BEGIN RAW RECORDS

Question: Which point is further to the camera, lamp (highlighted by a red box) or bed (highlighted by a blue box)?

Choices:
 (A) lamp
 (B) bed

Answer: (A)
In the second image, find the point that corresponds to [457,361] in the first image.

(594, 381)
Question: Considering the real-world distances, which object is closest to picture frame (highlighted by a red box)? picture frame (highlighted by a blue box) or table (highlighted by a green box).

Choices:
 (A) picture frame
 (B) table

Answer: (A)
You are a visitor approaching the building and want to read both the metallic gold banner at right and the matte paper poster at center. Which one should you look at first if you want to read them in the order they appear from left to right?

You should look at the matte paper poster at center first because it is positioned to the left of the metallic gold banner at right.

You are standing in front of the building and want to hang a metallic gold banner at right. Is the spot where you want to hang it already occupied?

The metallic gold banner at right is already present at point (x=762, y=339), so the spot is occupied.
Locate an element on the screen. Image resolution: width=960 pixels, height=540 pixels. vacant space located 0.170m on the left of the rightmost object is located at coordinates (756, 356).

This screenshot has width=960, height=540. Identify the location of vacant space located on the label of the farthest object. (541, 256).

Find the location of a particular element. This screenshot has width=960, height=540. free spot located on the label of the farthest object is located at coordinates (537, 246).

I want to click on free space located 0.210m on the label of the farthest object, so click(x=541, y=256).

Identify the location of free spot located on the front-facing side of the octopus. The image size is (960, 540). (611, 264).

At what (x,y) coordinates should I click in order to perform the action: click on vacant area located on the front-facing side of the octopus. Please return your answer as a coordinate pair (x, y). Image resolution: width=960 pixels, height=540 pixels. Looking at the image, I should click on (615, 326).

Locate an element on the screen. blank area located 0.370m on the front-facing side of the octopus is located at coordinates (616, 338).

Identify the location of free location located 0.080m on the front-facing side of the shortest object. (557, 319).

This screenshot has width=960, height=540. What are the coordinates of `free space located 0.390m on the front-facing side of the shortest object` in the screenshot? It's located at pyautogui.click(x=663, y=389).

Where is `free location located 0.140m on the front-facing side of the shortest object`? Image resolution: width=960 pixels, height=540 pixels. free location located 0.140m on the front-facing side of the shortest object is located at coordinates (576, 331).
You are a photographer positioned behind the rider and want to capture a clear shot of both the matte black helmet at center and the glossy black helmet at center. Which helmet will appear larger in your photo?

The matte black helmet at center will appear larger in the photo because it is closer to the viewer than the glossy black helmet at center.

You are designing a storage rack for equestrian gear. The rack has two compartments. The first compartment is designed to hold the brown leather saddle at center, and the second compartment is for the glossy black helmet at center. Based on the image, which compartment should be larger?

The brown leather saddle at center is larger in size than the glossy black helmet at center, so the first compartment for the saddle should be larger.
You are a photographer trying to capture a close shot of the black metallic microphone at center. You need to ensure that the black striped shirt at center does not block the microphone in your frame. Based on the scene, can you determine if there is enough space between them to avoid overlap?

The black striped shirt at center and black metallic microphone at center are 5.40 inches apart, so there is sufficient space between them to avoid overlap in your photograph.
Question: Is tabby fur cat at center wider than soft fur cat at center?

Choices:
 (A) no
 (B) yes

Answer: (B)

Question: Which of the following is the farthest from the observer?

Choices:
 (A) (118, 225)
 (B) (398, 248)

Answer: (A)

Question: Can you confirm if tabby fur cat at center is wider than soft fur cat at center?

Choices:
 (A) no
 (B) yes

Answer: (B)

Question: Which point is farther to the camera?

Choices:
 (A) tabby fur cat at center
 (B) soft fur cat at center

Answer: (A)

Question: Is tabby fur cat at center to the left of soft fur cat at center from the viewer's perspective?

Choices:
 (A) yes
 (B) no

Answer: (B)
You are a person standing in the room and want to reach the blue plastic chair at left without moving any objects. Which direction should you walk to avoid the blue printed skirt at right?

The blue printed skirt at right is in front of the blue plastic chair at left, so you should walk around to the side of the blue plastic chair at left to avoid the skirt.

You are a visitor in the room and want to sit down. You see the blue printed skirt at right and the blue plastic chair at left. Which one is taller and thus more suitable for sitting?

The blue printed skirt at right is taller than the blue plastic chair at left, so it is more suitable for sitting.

END RAW RECORDS

_TASK INSTRUCTIONS:_ Type out every one of the lines above again, word for word, without changing anything.

_EXERCISE SOLUTION:_
Question: Which point is further to the camera, lamp (highlighted by a red box) or bed (highlighted by a blue box)?

Choices:
 (A) lamp
 (B) bed

Answer: (A)
In the second image, find the point that corresponds to [457,361] in the first image.

(594, 381)
Question: Considering the real-world distances, which object is closest to picture frame (highlighted by a red box)? picture frame (highlighted by a blue box) or table (highlighted by a green box).

Choices:
 (A) picture frame
 (B) table

Answer: (A)
You are a visitor approaching the building and want to read both the metallic gold banner at right and the matte paper poster at center. Which one should you look at first if you want to read them in the order they appear from left to right?

You should look at the matte paper poster at center first because it is positioned to the left of the metallic gold banner at right.

You are standing in front of the building and want to hang a metallic gold banner at right. Is the spot where you want to hang it already occupied?

The metallic gold banner at right is already present at point (x=762, y=339), so the spot is occupied.
Locate an element on the screen. Image resolution: width=960 pixels, height=540 pixels. vacant space located 0.170m on the left of the rightmost object is located at coordinates (756, 356).

This screenshot has width=960, height=540. Identify the location of vacant space located on the label of the farthest object. (541, 256).

Find the location of a particular element. This screenshot has width=960, height=540. free spot located on the label of the farthest object is located at coordinates (537, 246).

I want to click on free space located 0.210m on the label of the farthest object, so click(x=541, y=256).

Identify the location of free spot located on the front-facing side of the octopus. The image size is (960, 540). (611, 264).

At what (x,y) coordinates should I click in order to perform the action: click on vacant area located on the front-facing side of the octopus. Please return your answer as a coordinate pair (x, y). Image resolution: width=960 pixels, height=540 pixels. Looking at the image, I should click on (615, 326).

Locate an element on the screen. blank area located 0.370m on the front-facing side of the octopus is located at coordinates (616, 338).

Identify the location of free location located 0.080m on the front-facing side of the shortest object. (557, 319).

This screenshot has width=960, height=540. What are the coordinates of `free space located 0.390m on the front-facing side of the shortest object` in the screenshot? It's located at pyautogui.click(x=663, y=389).

Where is `free location located 0.140m on the front-facing side of the shortest object`? Image resolution: width=960 pixels, height=540 pixels. free location located 0.140m on the front-facing side of the shortest object is located at coordinates (576, 331).
You are a photographer positioned behind the rider and want to capture a clear shot of both the matte black helmet at center and the glossy black helmet at center. Which helmet will appear larger in your photo?

The matte black helmet at center will appear larger in the photo because it is closer to the viewer than the glossy black helmet at center.

You are designing a storage rack for equestrian gear. The rack has two compartments. The first compartment is designed to hold the brown leather saddle at center, and the second compartment is for the glossy black helmet at center. Based on the image, which compartment should be larger?

The brown leather saddle at center is larger in size than the glossy black helmet at center, so the first compartment for the saddle should be larger.
You are a photographer trying to capture a close shot of the black metallic microphone at center. You need to ensure that the black striped shirt at center does not block the microphone in your frame. Based on the scene, can you determine if there is enough space between them to avoid overlap?

The black striped shirt at center and black metallic microphone at center are 5.40 inches apart, so there is sufficient space between them to avoid overlap in your photograph.
Question: Is tabby fur cat at center wider than soft fur cat at center?

Choices:
 (A) no
 (B) yes

Answer: (B)

Question: Which of the following is the farthest from the observer?

Choices:
 (A) (118, 225)
 (B) (398, 248)

Answer: (A)

Question: Can you confirm if tabby fur cat at center is wider than soft fur cat at center?

Choices:
 (A) no
 (B) yes

Answer: (B)

Question: Which point is farther to the camera?

Choices:
 (A) tabby fur cat at center
 (B) soft fur cat at center

Answer: (A)

Question: Is tabby fur cat at center to the left of soft fur cat at center from the viewer's perspective?

Choices:
 (A) yes
 (B) no

Answer: (B)
You are a person standing in the room and want to reach the blue plastic chair at left without moving any objects. Which direction should you walk to avoid the blue printed skirt at right?

The blue printed skirt at right is in front of the blue plastic chair at left, so you should walk around to the side of the blue plastic chair at left to avoid the skirt.

You are a visitor in the room and want to sit down. You see the blue printed skirt at right and the blue plastic chair at left. Which one is taller and thus more suitable for sitting?

The blue printed skirt at right is taller than the blue plastic chair at left, so it is more suitable for sitting.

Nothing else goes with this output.